Data for this task ->
== Segment start ==
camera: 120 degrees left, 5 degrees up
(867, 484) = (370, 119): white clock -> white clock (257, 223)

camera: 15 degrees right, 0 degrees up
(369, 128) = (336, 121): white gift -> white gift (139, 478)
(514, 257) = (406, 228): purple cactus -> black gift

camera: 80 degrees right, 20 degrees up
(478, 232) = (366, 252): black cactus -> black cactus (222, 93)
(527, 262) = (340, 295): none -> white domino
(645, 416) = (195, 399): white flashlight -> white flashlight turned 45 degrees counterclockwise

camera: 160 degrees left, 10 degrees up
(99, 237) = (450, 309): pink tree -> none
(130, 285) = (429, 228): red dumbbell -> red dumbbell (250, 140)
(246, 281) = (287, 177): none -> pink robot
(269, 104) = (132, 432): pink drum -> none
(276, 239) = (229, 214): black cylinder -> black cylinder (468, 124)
== Segment end ==
== Segment start ==
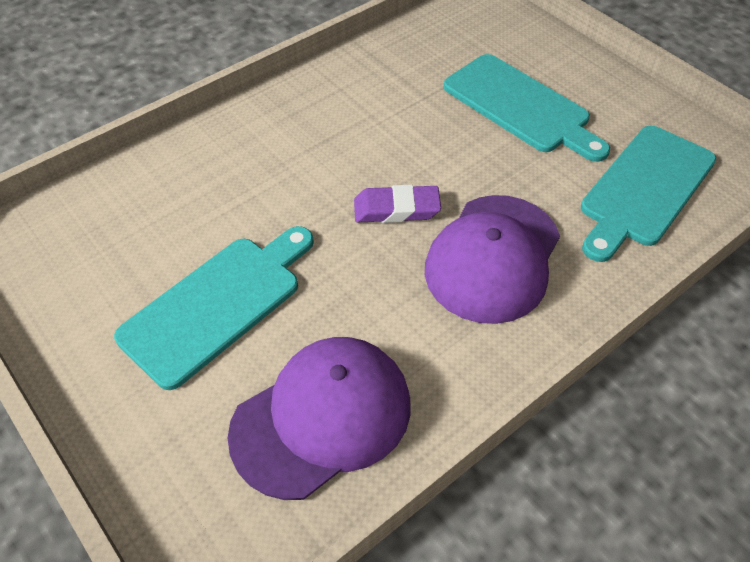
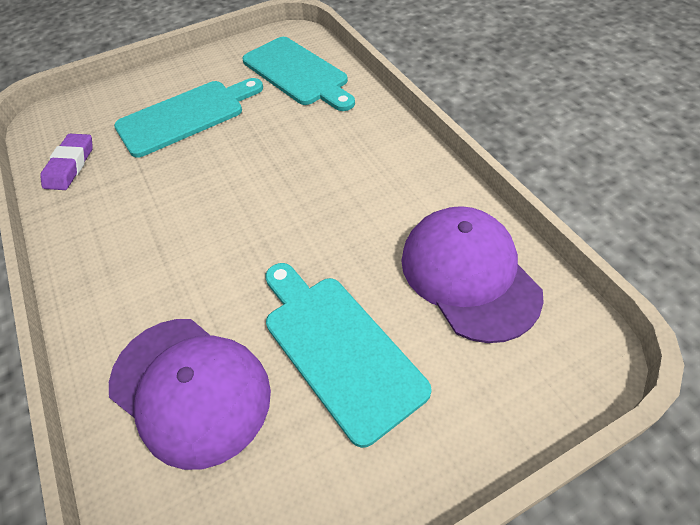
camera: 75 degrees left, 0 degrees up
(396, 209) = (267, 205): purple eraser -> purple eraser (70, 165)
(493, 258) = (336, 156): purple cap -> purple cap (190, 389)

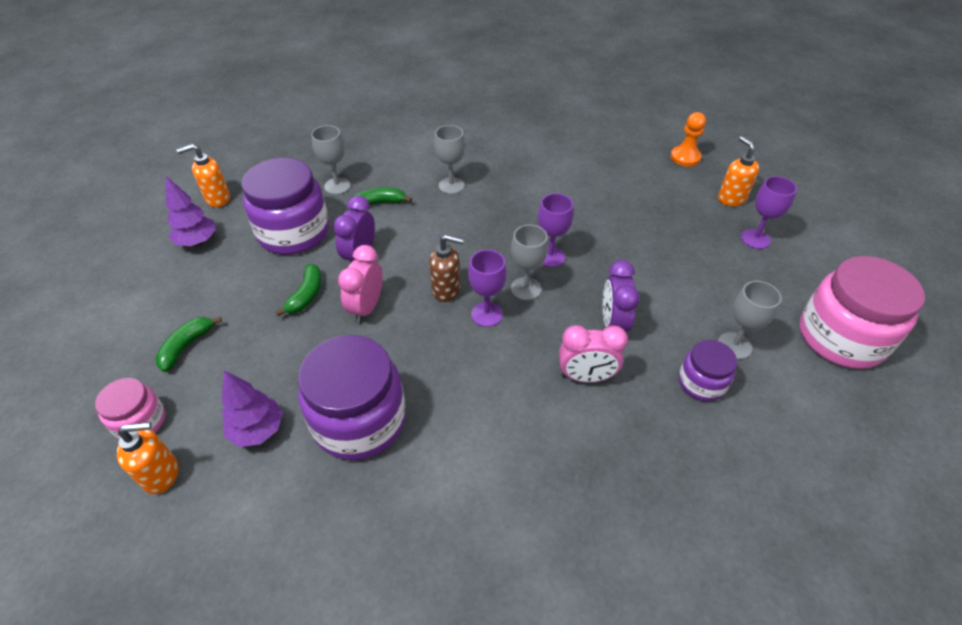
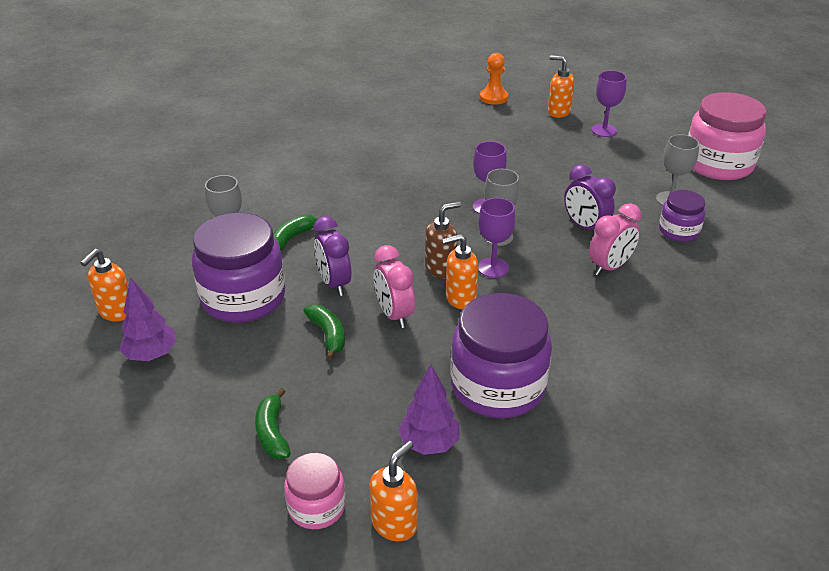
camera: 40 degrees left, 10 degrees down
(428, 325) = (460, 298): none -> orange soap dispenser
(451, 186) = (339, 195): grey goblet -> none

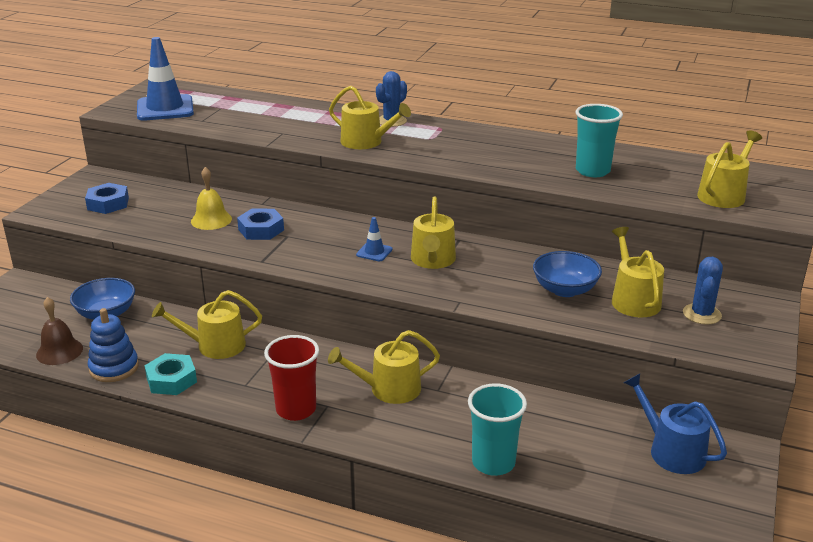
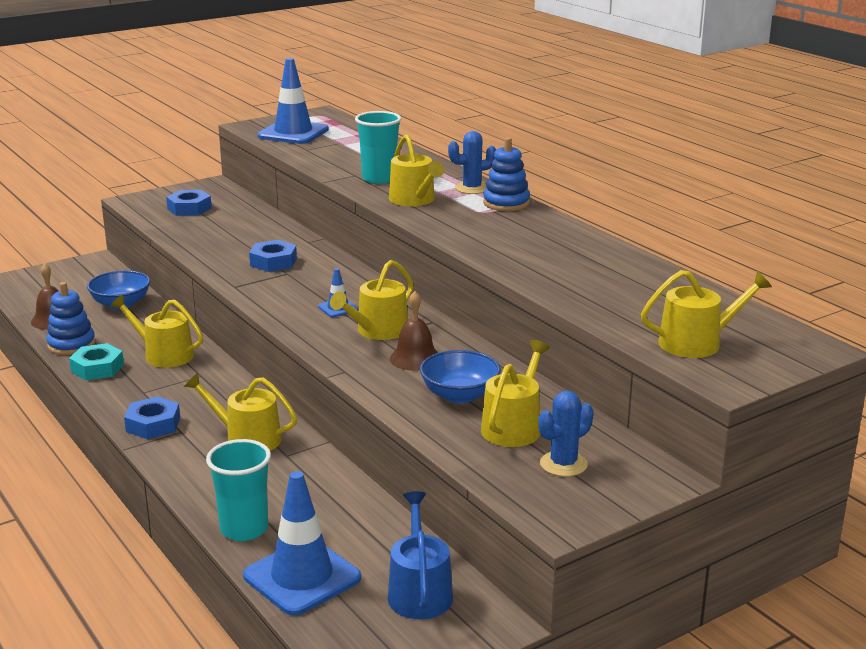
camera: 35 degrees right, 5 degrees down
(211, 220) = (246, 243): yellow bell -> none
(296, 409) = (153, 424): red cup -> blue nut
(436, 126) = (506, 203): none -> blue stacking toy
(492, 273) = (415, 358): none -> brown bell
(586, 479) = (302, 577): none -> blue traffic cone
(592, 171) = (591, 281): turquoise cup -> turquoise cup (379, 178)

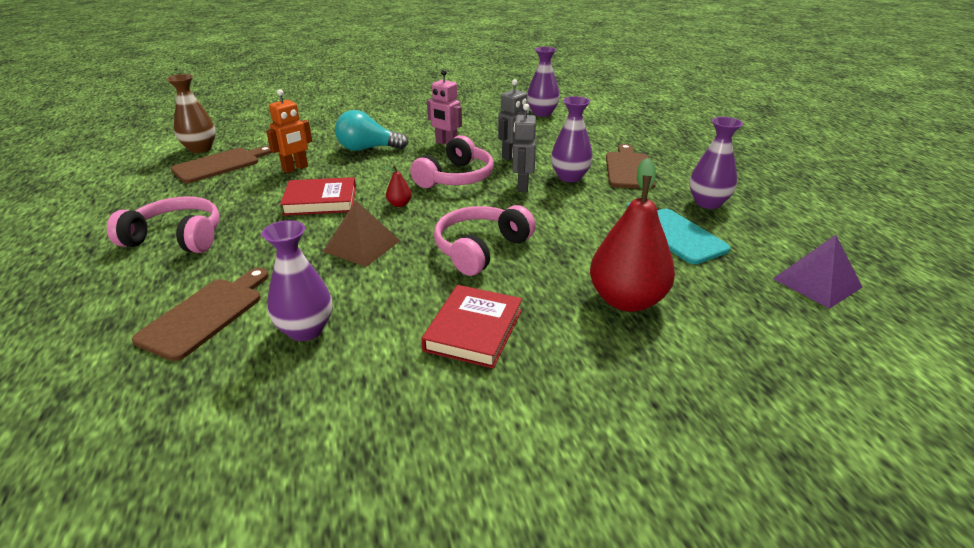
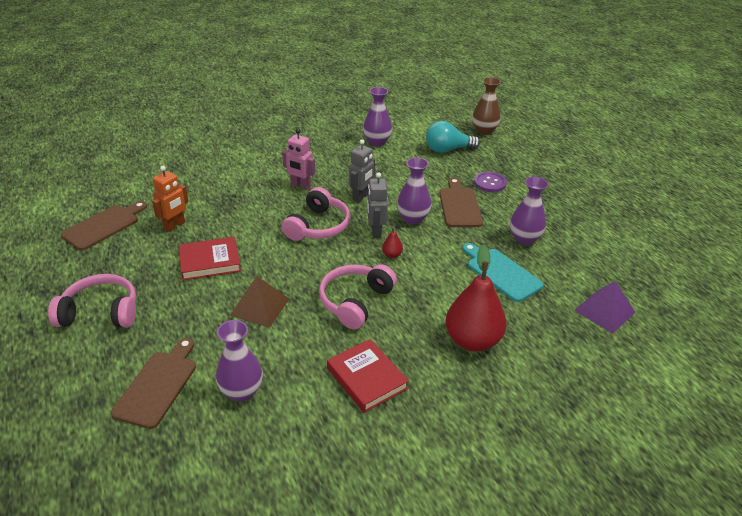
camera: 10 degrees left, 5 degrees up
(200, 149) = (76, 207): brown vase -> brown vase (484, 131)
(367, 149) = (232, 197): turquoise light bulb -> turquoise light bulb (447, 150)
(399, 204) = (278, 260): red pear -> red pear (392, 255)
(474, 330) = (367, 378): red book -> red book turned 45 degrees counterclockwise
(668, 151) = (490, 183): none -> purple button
== Segment end ==
== Segment start ==
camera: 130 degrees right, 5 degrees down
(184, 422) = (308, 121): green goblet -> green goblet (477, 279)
== Segment end ==
Goal of the exercise ->
The result is a copy of every line above where the word "brown" shows up.

Result for this exercise ->
(492, 273) = (415, 358): none -> brown bell
(200, 149) = (76, 207): brown vase -> brown vase (484, 131)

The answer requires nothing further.